**TASK DESCRIPTION**: Each line that contains the word "ECHO" is to be copied from the records below.

**DATASET ENTRIES**:
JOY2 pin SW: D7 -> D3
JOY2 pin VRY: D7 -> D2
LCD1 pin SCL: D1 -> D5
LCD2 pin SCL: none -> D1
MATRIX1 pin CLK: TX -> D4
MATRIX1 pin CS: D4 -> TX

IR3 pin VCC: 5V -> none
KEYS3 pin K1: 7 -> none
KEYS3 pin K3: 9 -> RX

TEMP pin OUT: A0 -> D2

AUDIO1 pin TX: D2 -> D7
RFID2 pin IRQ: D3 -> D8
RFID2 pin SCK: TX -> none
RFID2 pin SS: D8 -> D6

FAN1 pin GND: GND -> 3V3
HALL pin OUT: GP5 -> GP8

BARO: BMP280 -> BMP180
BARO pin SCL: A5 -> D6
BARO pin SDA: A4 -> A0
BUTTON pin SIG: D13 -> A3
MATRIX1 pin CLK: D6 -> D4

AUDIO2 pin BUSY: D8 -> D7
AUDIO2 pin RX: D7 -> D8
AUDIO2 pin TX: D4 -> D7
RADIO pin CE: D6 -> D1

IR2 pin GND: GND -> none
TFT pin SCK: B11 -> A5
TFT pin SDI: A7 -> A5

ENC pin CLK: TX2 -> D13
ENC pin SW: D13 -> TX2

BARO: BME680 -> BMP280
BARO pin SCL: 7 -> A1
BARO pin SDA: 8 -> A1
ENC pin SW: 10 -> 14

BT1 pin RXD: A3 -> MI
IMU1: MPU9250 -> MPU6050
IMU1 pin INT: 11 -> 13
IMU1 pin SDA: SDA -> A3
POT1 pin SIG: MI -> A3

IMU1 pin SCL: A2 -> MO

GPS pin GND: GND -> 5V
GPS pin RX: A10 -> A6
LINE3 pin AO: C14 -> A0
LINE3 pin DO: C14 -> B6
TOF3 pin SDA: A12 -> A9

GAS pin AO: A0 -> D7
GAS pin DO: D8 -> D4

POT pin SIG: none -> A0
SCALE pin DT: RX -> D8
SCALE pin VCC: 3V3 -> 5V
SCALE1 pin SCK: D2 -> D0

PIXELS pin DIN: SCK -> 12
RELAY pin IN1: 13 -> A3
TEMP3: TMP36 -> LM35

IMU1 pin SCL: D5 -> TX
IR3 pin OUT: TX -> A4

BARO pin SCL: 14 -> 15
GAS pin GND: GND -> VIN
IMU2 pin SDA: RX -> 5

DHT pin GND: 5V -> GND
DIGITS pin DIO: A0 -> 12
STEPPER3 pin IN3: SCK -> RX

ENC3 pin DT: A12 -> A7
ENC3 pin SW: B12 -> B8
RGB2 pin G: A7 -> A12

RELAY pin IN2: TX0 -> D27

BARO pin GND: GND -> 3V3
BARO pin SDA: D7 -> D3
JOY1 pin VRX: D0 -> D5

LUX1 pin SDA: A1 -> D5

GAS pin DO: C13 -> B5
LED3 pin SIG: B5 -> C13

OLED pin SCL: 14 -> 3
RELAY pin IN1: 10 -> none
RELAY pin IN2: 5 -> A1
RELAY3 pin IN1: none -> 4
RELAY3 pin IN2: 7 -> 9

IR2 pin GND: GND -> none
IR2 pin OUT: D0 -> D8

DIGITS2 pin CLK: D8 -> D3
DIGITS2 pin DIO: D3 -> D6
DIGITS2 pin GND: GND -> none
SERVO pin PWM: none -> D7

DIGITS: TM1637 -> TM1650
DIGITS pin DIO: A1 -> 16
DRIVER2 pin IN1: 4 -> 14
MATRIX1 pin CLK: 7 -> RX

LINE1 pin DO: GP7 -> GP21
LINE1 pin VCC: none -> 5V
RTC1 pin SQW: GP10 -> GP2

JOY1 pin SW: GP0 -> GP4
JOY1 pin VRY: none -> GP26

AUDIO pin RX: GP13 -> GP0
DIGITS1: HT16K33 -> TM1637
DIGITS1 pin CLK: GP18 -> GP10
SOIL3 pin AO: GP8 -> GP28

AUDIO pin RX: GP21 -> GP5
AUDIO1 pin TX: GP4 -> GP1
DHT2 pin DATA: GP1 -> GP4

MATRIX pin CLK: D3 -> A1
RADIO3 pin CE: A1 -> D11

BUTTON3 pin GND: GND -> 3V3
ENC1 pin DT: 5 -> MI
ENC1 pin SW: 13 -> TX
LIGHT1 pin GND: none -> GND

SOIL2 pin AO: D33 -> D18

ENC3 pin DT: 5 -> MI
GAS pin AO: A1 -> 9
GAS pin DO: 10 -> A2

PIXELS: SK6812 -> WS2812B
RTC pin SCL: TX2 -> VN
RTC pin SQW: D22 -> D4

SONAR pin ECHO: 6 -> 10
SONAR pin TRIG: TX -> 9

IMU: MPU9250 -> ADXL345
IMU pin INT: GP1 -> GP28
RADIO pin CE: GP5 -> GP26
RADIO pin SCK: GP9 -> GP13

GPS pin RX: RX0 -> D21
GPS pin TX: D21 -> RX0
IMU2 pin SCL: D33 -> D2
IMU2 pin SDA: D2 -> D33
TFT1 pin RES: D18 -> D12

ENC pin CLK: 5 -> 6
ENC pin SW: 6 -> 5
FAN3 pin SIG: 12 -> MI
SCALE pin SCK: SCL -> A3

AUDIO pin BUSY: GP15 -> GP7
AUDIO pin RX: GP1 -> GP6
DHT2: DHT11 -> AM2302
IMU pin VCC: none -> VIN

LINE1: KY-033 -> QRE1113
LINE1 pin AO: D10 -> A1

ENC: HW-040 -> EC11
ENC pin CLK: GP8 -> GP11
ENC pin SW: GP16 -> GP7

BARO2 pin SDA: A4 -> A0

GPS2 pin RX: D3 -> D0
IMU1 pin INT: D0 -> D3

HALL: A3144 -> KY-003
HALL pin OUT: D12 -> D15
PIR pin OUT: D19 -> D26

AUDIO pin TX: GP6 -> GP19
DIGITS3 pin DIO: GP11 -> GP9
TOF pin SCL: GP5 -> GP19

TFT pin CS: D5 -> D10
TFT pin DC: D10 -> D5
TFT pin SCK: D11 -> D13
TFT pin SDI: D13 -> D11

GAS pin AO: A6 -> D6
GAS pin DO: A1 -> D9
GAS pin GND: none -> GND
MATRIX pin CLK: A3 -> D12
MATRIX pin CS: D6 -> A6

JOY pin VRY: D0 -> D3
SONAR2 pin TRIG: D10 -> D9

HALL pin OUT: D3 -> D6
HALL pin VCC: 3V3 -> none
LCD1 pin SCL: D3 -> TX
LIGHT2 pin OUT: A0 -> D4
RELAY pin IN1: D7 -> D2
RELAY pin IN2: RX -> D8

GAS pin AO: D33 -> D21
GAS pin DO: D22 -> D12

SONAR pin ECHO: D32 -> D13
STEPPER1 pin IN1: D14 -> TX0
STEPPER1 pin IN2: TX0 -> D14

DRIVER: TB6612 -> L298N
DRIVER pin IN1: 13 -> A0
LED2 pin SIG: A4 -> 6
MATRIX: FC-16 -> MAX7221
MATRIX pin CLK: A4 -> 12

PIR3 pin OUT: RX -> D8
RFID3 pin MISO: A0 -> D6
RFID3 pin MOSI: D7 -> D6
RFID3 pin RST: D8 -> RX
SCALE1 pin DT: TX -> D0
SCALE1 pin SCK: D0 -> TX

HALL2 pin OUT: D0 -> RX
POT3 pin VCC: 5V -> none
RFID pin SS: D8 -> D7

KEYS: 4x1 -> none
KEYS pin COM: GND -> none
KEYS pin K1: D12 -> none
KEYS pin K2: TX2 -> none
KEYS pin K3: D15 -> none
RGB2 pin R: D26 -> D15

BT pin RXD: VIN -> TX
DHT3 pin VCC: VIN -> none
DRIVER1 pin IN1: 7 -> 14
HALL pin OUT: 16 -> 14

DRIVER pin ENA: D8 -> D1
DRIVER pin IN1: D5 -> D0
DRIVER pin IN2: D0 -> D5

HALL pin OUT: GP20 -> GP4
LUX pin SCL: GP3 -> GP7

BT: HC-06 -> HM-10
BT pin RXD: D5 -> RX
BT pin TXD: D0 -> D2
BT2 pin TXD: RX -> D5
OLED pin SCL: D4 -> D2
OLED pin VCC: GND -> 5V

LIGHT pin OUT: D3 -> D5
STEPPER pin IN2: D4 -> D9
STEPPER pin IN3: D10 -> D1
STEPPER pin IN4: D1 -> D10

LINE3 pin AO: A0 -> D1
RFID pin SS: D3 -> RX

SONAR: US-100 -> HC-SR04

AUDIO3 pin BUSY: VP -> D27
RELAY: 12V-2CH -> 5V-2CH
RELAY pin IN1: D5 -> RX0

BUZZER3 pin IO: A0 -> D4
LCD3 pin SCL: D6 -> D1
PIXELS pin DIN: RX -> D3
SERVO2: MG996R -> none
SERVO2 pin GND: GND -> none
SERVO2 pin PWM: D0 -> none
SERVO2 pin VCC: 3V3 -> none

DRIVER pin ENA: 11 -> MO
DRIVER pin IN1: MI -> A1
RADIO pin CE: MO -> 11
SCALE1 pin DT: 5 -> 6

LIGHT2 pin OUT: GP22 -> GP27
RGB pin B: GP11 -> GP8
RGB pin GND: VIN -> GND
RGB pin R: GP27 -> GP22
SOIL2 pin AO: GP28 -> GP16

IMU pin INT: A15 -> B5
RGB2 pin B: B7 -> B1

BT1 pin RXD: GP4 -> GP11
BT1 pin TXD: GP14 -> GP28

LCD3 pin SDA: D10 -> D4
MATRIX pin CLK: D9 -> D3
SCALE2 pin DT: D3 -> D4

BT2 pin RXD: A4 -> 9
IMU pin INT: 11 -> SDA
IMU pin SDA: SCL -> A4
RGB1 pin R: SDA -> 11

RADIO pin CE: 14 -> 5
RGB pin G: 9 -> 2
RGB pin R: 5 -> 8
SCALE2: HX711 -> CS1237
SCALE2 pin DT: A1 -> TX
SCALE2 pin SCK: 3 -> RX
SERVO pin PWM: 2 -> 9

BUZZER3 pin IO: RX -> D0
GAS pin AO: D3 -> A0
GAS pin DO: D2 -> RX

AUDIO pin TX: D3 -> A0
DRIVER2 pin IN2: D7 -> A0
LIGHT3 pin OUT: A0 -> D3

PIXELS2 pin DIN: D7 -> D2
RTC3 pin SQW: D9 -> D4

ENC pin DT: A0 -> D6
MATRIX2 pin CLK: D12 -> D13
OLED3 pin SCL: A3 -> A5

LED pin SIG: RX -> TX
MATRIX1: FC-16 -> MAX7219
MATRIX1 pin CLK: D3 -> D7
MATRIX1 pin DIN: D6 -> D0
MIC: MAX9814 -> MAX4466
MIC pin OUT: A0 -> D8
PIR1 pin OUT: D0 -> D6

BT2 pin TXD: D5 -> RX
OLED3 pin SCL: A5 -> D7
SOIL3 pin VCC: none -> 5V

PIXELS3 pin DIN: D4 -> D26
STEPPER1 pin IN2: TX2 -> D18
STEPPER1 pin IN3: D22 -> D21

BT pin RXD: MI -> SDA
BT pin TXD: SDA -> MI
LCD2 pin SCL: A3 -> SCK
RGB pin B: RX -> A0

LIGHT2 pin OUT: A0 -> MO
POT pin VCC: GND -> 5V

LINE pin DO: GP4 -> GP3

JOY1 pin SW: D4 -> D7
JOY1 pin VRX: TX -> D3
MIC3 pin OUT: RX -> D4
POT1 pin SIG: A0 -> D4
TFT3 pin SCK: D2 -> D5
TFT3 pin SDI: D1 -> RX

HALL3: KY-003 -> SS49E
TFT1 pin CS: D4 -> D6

**EXPECTED ANSWER**:
SONAR pin ECHO: 6 -> 10
SONAR pin ECHO: D32 -> D13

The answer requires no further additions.